▸ **EXERCISE MATERIALS**
_____
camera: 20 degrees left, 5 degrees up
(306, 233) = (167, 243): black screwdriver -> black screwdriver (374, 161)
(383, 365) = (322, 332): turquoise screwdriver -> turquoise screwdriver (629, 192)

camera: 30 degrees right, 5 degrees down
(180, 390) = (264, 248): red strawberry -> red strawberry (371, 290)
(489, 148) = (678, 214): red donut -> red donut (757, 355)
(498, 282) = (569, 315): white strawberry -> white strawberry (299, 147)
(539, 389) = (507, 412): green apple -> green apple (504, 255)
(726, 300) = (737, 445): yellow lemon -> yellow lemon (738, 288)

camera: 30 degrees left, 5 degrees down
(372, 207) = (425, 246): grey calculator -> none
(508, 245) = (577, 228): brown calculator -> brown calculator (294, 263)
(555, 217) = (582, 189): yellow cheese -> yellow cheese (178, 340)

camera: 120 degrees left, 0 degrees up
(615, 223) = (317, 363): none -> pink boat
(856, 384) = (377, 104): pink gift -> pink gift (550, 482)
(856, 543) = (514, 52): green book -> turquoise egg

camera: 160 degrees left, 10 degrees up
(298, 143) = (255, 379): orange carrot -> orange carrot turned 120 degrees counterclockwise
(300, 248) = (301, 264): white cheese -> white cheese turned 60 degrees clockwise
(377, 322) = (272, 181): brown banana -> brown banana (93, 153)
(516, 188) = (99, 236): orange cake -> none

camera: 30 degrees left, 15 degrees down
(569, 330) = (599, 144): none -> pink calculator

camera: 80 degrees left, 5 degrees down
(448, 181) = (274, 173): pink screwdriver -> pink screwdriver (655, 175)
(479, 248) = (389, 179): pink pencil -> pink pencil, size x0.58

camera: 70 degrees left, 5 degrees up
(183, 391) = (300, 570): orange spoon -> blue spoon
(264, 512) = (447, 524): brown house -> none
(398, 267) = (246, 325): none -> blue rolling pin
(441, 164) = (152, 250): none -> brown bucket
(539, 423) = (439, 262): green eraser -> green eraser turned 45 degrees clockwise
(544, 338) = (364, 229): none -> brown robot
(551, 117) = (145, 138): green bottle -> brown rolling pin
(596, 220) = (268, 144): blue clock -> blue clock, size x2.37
_____
▸ **ABOUT THIS TASK**
Print exactly, and only, the lines of the material above that run from the one containing "(298, 143) = (255, 379): orange" through its last line.

▸ **RESPONSE TO THIS EXERCISE**
(298, 143) = (255, 379): orange carrot -> orange carrot turned 120 degrees counterclockwise
(300, 248) = (301, 264): white cheese -> white cheese turned 60 degrees clockwise
(377, 322) = (272, 181): brown banana -> brown banana (93, 153)
(516, 188) = (99, 236): orange cake -> none

camera: 30 degrees left, 15 degrees down
(569, 330) = (599, 144): none -> pink calculator

camera: 80 degrees left, 5 degrees down
(448, 181) = (274, 173): pink screwdriver -> pink screwdriver (655, 175)
(479, 248) = (389, 179): pink pencil -> pink pencil, size x0.58

camera: 70 degrees left, 5 degrees up
(183, 391) = (300, 570): orange spoon -> blue spoon
(264, 512) = (447, 524): brown house -> none
(398, 267) = (246, 325): none -> blue rolling pin
(441, 164) = (152, 250): none -> brown bucket
(539, 423) = (439, 262): green eraser -> green eraser turned 45 degrees clockwise
(544, 338) = (364, 229): none -> brown robot
(551, 117) = (145, 138): green bottle -> brown rolling pin
(596, 220) = (268, 144): blue clock -> blue clock, size x2.37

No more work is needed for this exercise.